#### Data excerpts:
------------------------------------
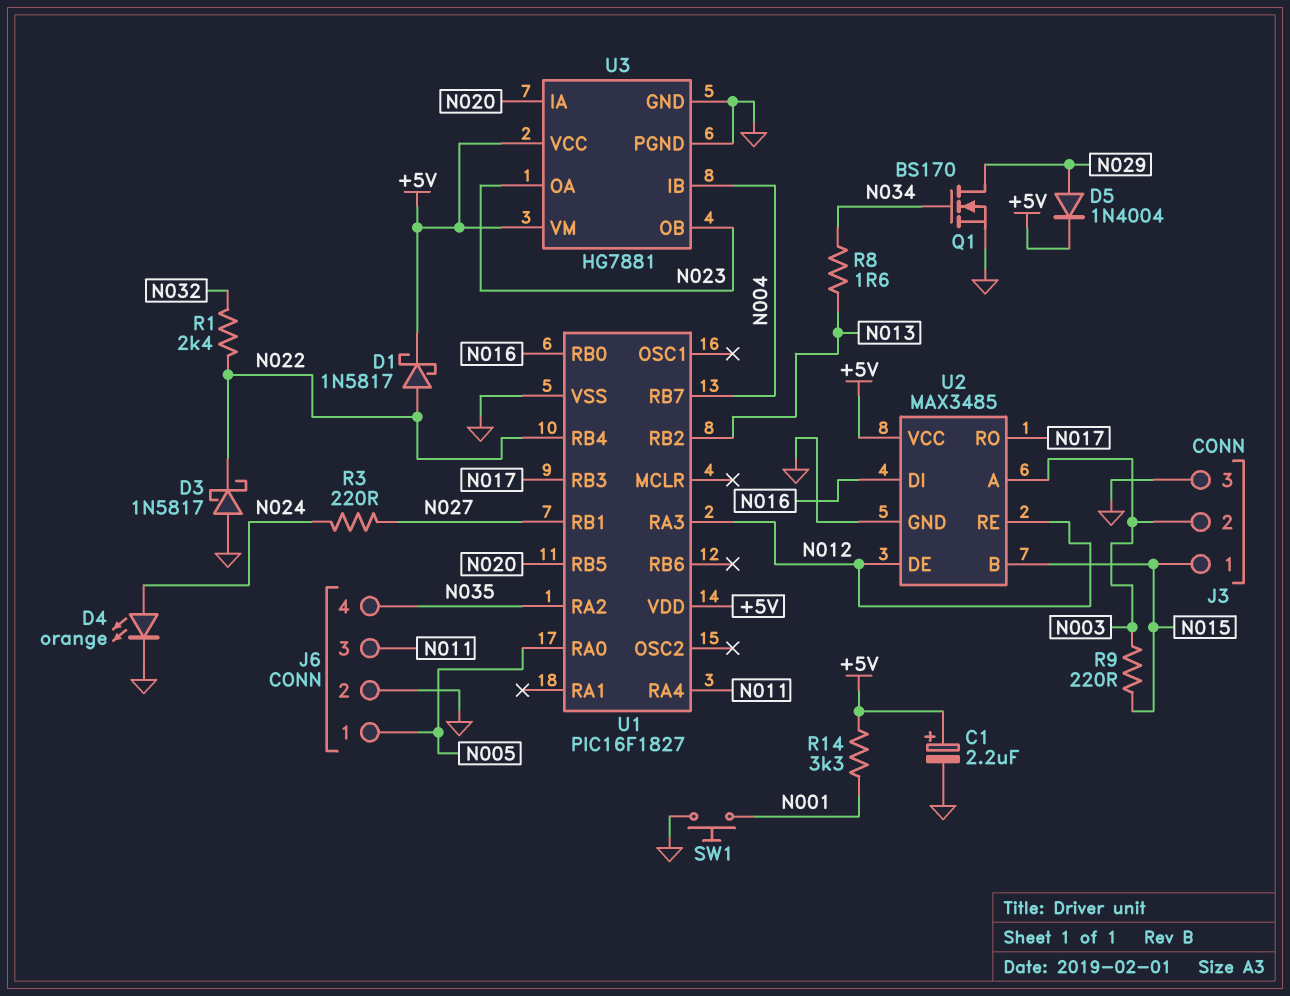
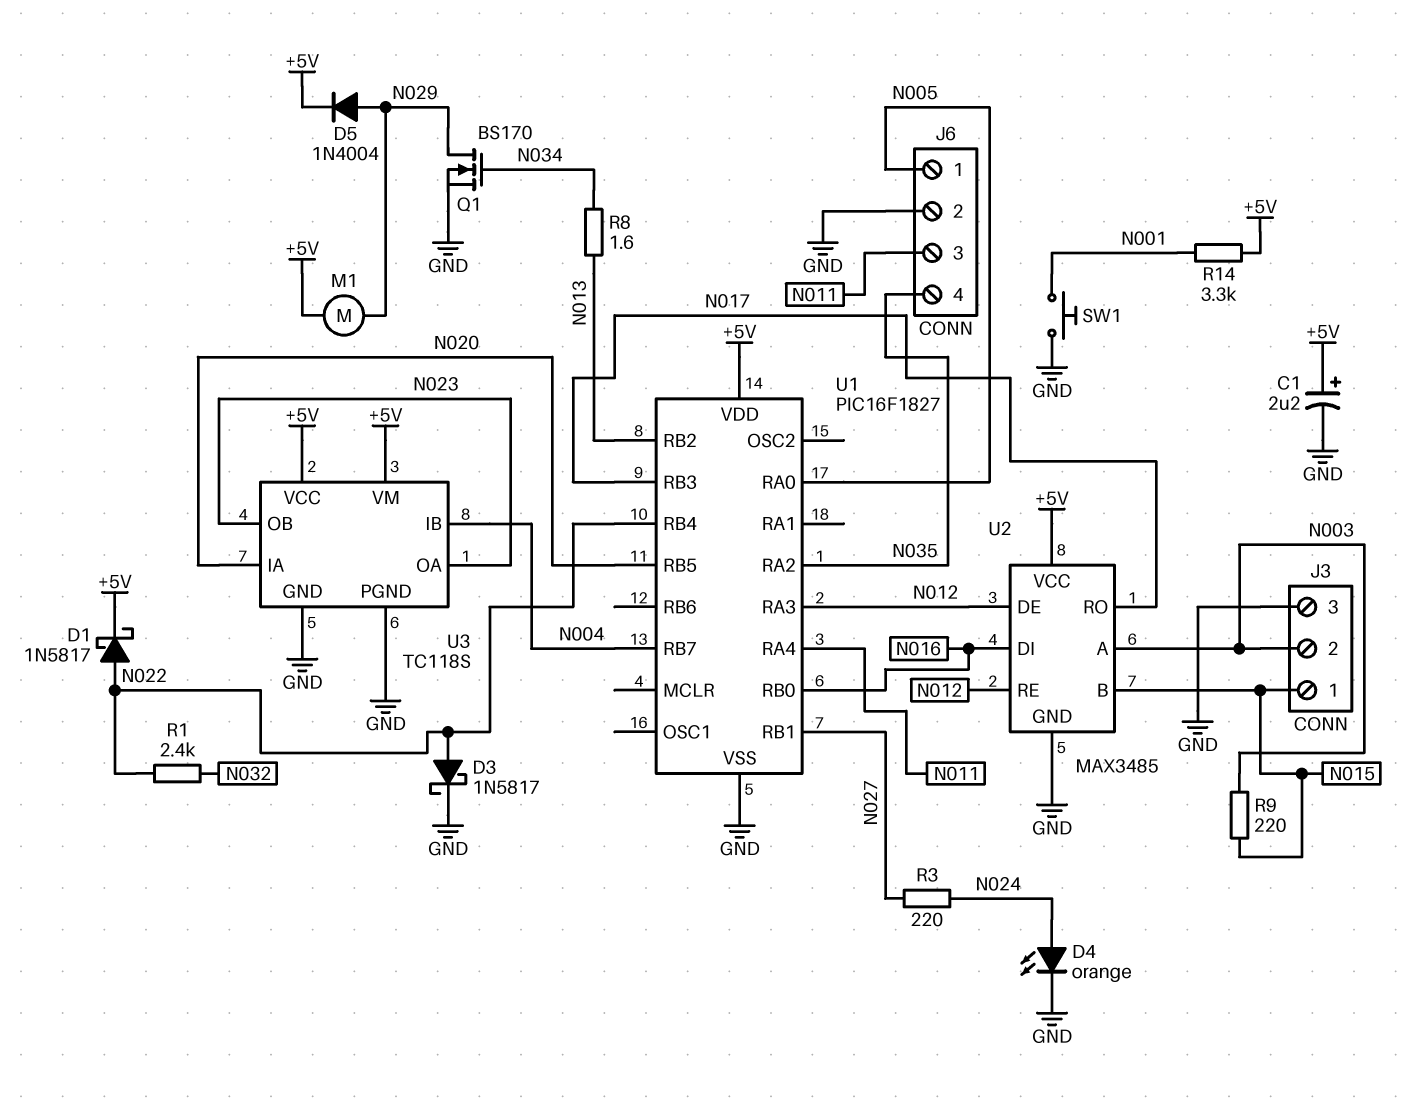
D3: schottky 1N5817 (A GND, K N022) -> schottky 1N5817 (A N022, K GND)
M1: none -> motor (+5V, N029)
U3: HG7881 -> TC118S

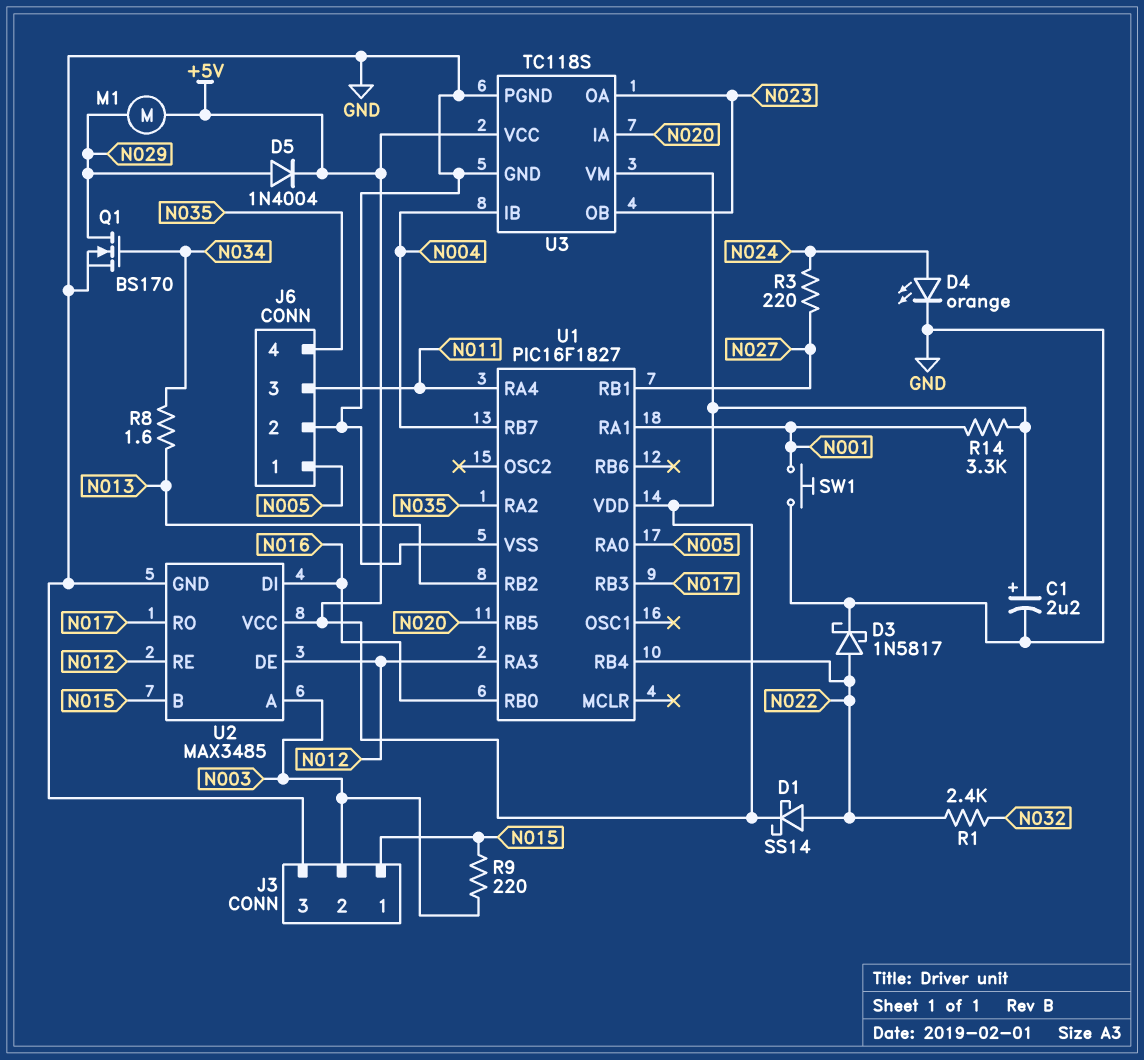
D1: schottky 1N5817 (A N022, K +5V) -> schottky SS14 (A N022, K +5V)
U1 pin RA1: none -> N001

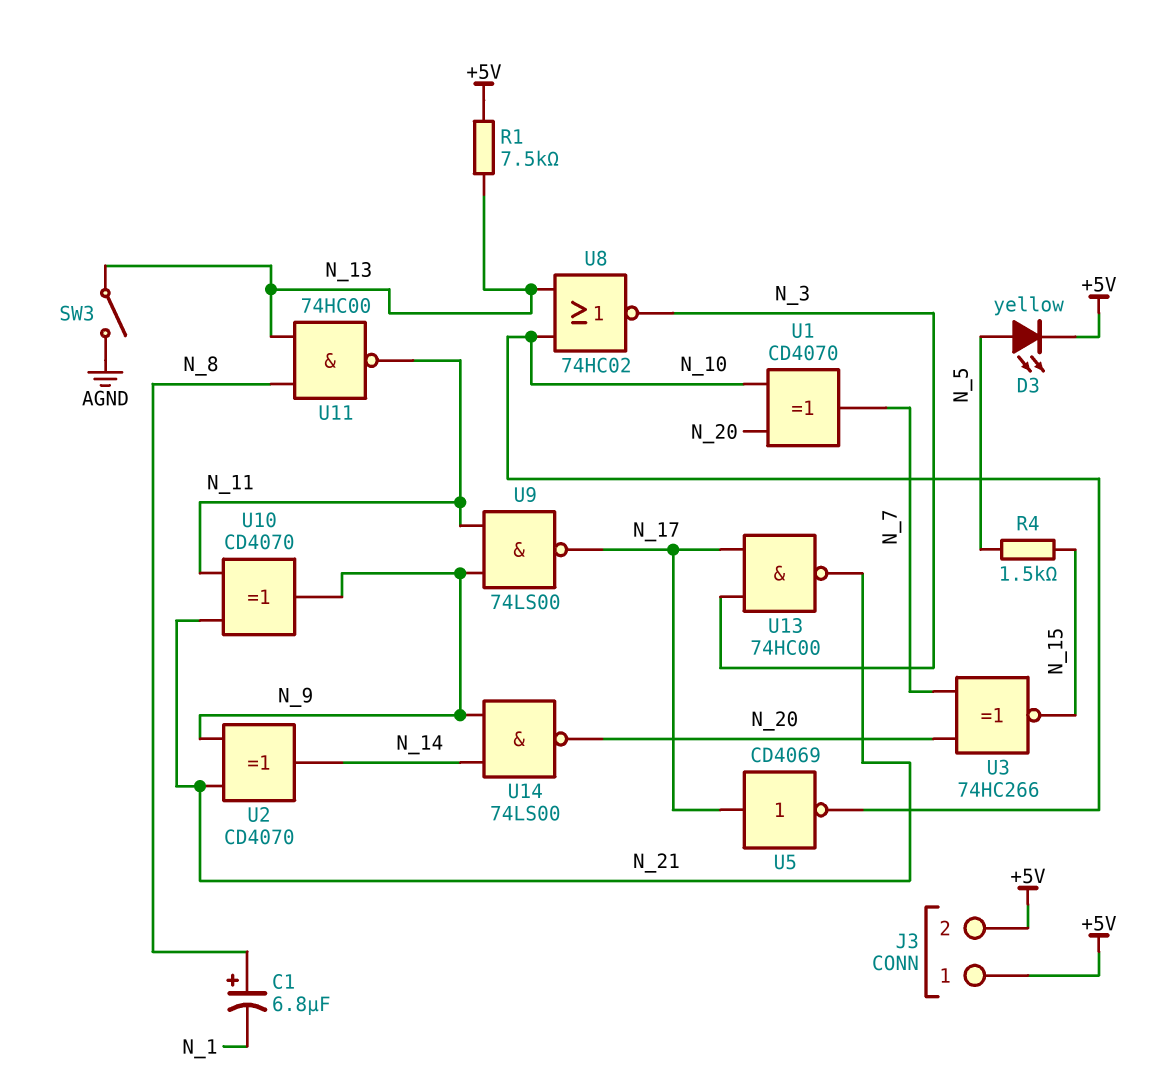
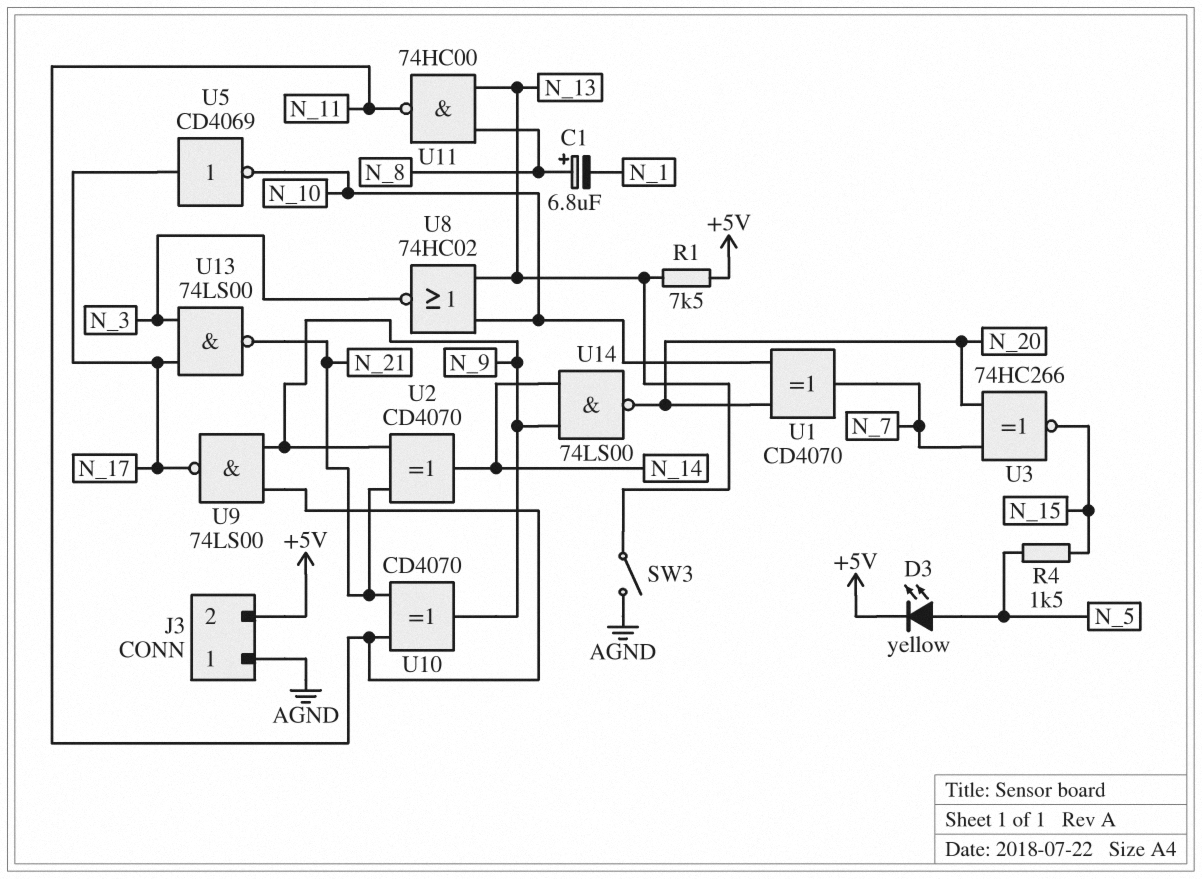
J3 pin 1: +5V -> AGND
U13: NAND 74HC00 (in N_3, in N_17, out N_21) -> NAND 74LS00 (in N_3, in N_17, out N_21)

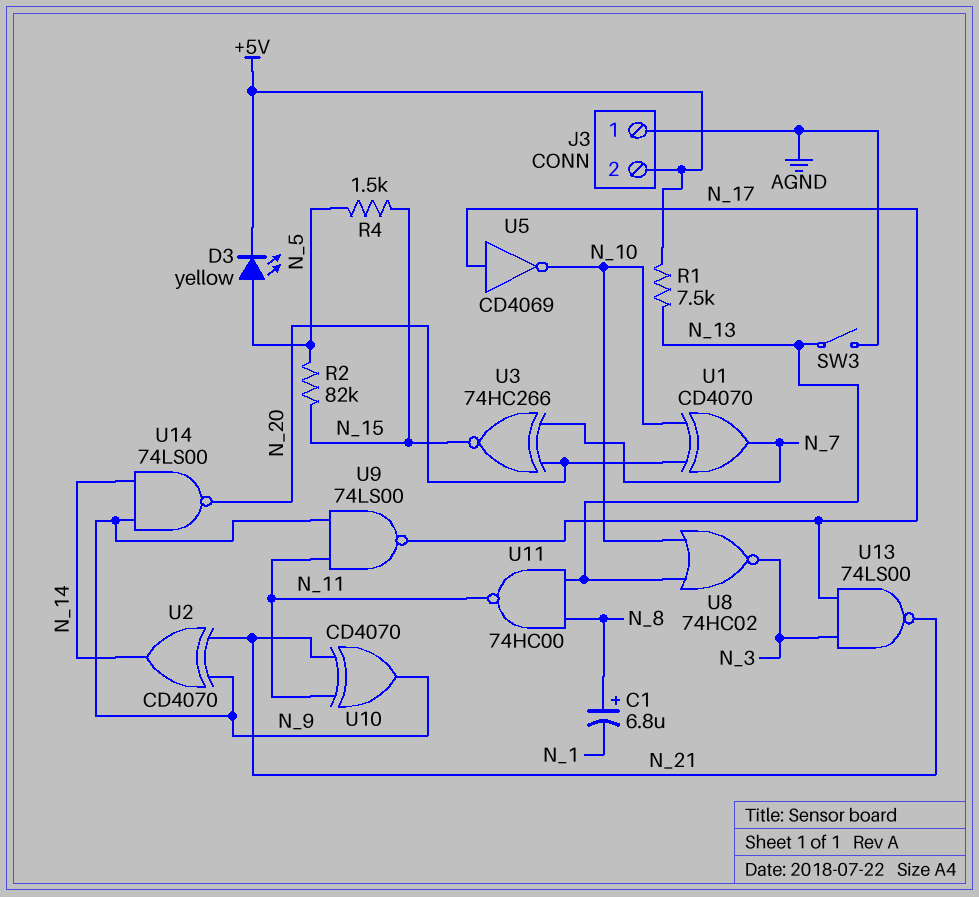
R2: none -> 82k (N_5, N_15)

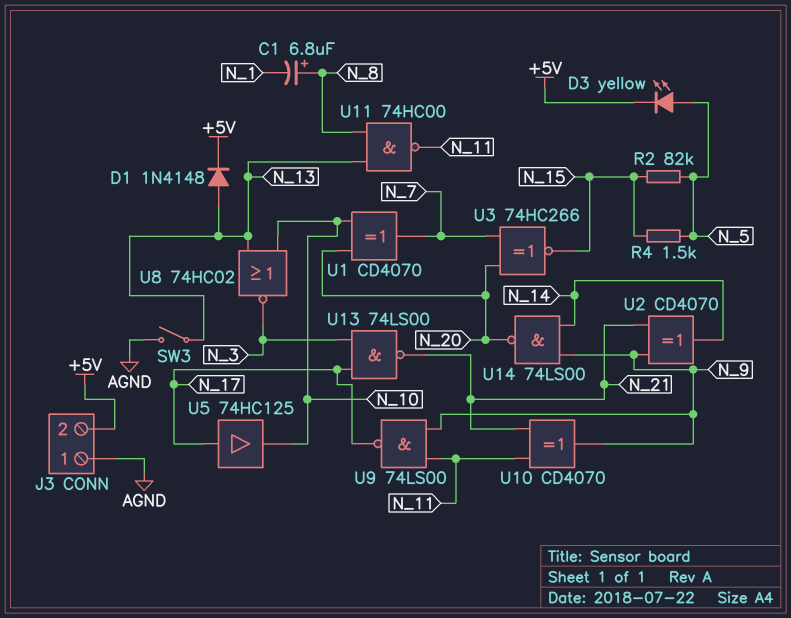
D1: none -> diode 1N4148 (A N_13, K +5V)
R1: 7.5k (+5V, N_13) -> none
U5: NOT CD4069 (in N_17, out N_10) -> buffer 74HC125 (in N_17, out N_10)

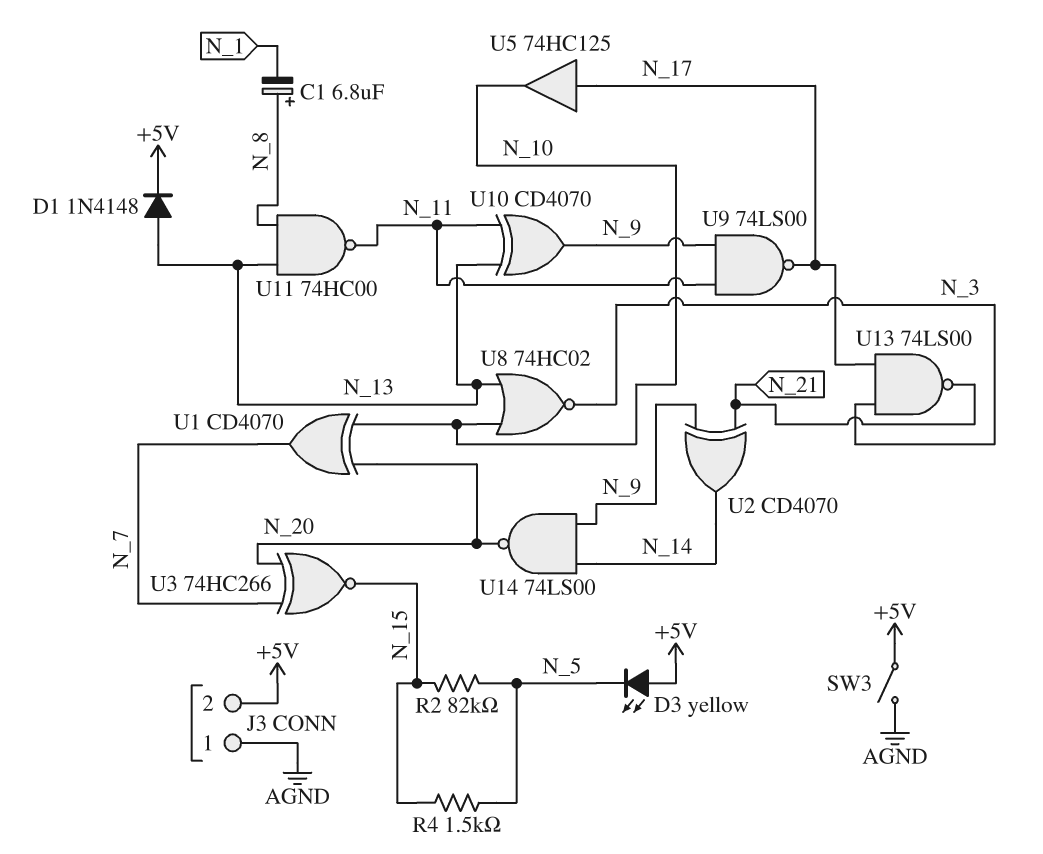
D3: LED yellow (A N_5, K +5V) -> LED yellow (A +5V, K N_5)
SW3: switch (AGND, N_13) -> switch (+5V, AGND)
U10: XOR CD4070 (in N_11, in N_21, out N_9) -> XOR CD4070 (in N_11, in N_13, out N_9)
------------------------------------
#### What you have to do:
When the word "schottky" shows up in a line of the entries, pull that line out.

#### Answer box:
D3: schottky 1N5817 (A GND, K N022) -> schottky 1N5817 (A N022, K GND)
D1: schottky 1N5817 (A N022, K +5V) -> schottky SS14 (A N022, K +5V)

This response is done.